**Brief:** Tally the lines in the entries below where the string "appeared" occurs. Reply with the total alone.

**Records shown:**
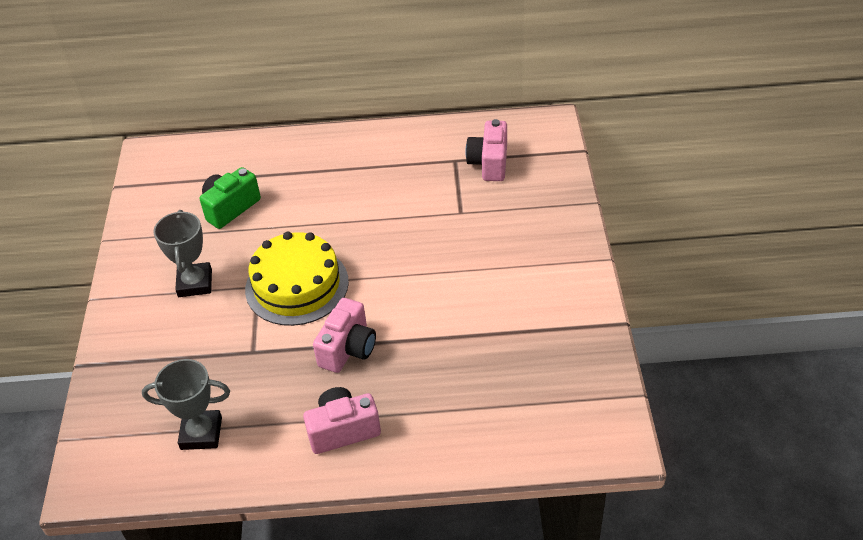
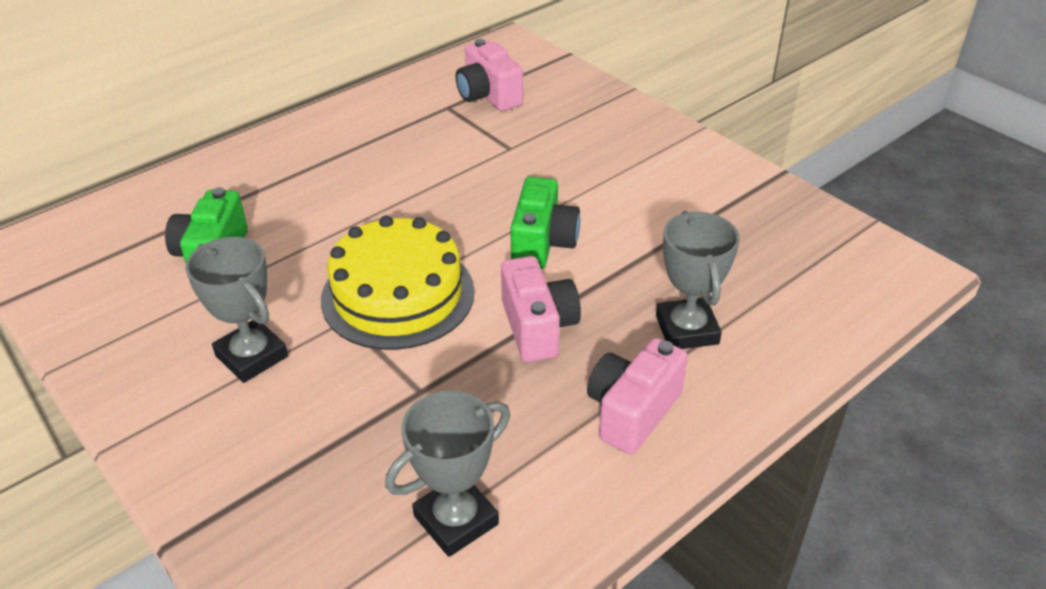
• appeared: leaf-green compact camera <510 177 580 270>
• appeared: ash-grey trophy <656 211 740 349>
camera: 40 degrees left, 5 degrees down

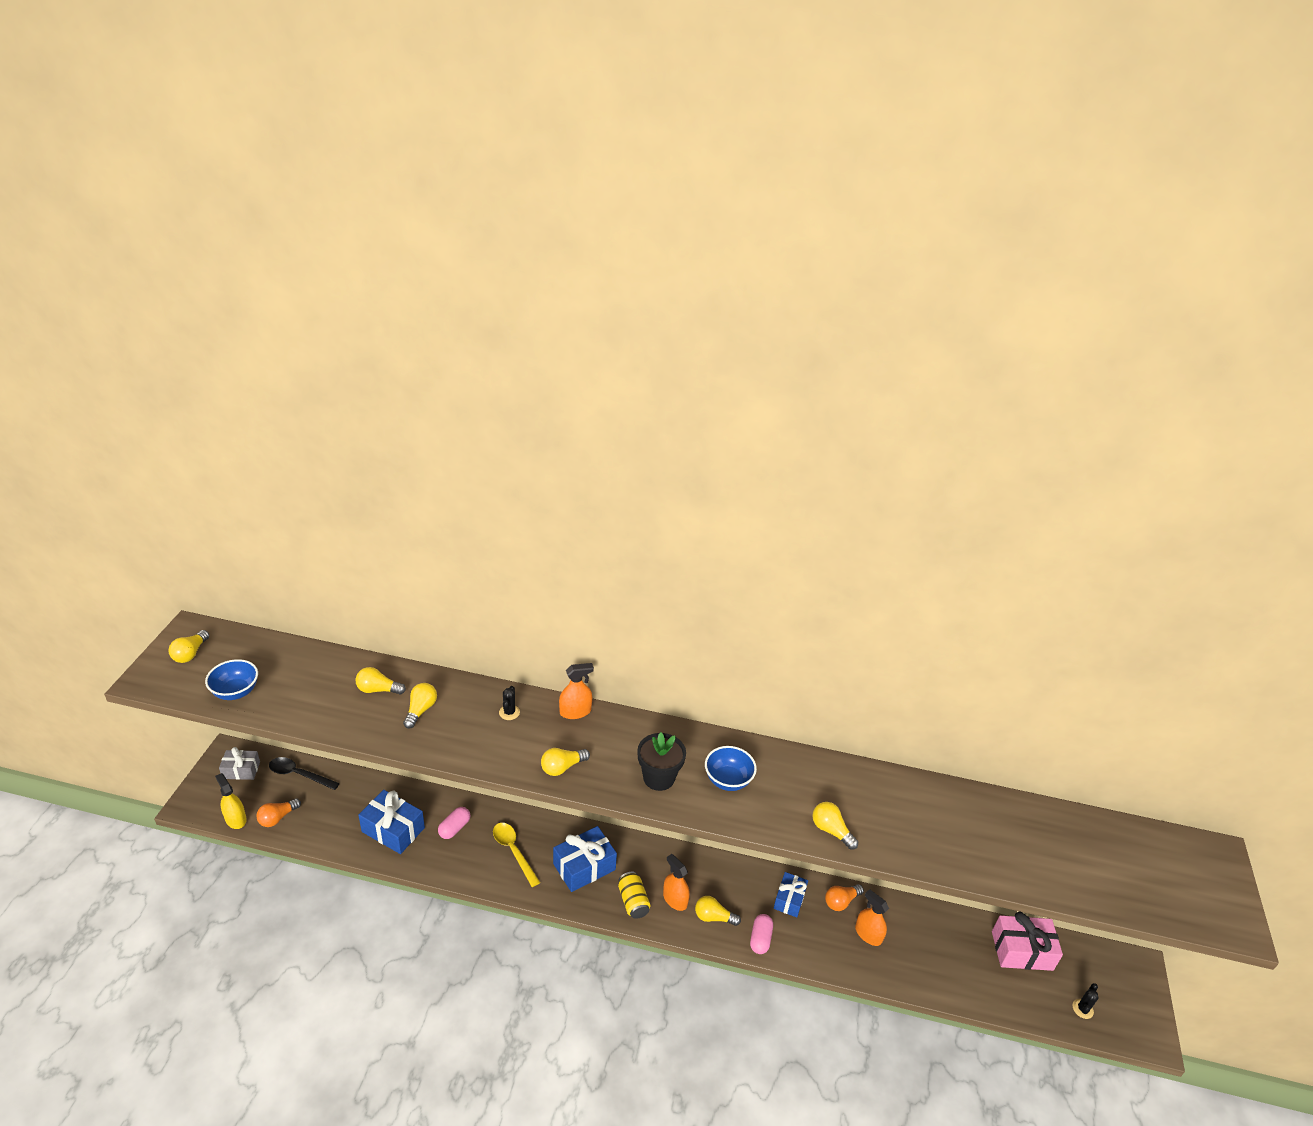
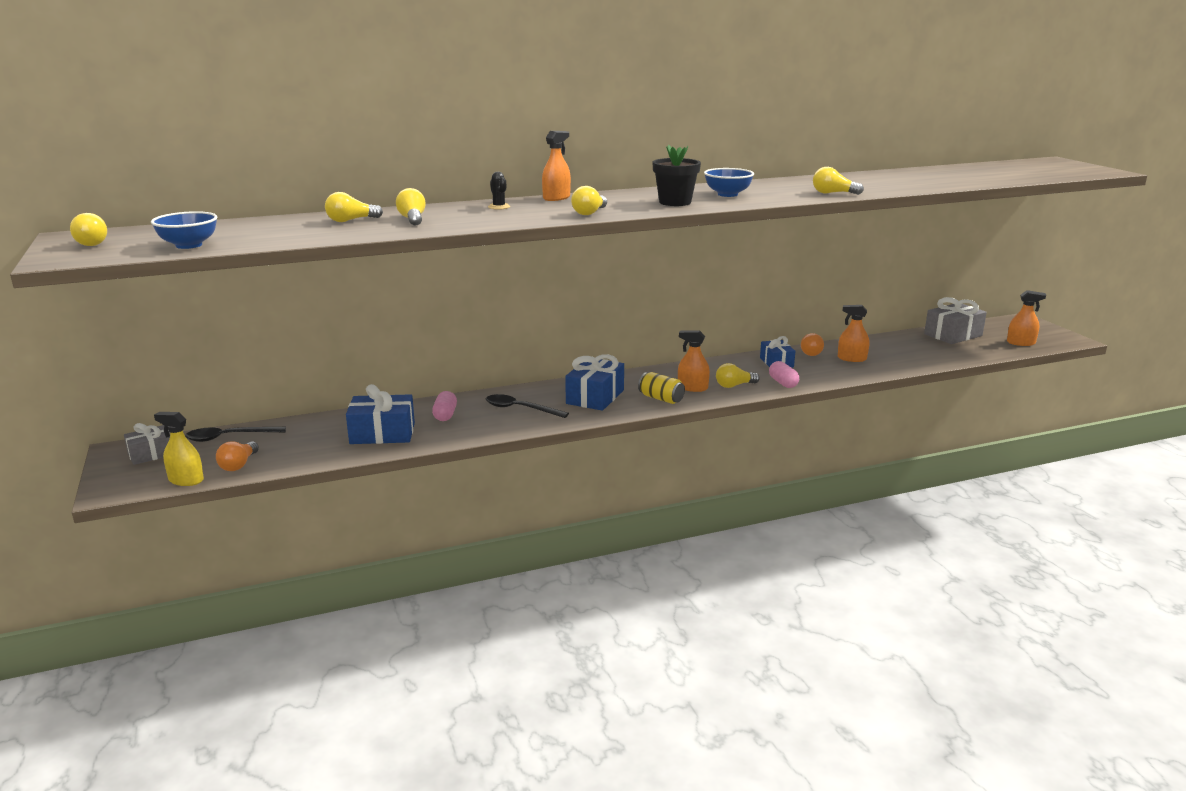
• colour: yellow spoon <493 823 540 887> to jet-black spoon <486 394 569 418>
• colour: pink wrapped gift <992 912 1063 971> to ash-grey wrapped gift <924 297 987 344>
• exchanged: jet-black saguaro cactus <1072 983 1099 1019> to orange spray bottle <1007 290 1046 346>
camera: 30 degrees left, 15 degrees down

**Output of the exercise:** 2